→ **What is required**: In the data below, which lines hold the word "pink"? Copy them.

→ **Record excerpts**:

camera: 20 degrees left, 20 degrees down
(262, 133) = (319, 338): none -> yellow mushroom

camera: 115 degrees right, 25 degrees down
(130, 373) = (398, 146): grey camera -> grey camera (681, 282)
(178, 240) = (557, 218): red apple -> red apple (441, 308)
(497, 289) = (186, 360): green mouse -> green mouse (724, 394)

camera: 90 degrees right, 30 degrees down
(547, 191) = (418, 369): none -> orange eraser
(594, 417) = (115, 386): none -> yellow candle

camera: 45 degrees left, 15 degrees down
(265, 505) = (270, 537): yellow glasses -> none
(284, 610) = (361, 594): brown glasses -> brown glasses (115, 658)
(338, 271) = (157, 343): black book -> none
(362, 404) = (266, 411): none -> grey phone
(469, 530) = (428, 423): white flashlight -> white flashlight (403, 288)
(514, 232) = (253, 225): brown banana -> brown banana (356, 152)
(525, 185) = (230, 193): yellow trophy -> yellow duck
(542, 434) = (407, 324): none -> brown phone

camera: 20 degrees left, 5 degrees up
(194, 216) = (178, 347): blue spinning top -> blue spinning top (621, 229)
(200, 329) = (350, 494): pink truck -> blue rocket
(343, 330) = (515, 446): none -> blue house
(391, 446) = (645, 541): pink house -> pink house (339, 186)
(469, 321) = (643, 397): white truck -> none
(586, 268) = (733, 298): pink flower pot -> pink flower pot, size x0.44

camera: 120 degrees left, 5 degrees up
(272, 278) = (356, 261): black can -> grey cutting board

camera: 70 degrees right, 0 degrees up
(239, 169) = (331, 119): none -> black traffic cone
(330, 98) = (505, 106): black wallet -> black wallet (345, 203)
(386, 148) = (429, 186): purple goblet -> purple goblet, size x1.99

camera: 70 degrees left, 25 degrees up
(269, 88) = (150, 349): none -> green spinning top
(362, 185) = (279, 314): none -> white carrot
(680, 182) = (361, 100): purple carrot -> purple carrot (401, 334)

→ **Response**:
(200, 329) = (350, 494): pink truck -> blue rocket
(391, 446) = (645, 541): pink house -> pink house (339, 186)
(586, 268) = (733, 298): pink flower pot -> pink flower pot, size x0.44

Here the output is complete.